_Task to carry out_: Return every entry below exactly as written.

----------

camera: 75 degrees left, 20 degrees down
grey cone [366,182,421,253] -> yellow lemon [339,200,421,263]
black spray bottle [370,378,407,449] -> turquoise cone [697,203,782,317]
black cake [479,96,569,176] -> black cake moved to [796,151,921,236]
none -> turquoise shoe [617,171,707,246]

----------

_Result below_:
camera: 75 degrees left, 20 degrees down
grey cone [366,182,421,253] -> yellow lemon [339,200,421,263]
black spray bottle [370,378,407,449] -> turquoise cone [697,203,782,317]
black cake [479,96,569,176] -> black cake moved to [796,151,921,236]
none -> turquoise shoe [617,171,707,246]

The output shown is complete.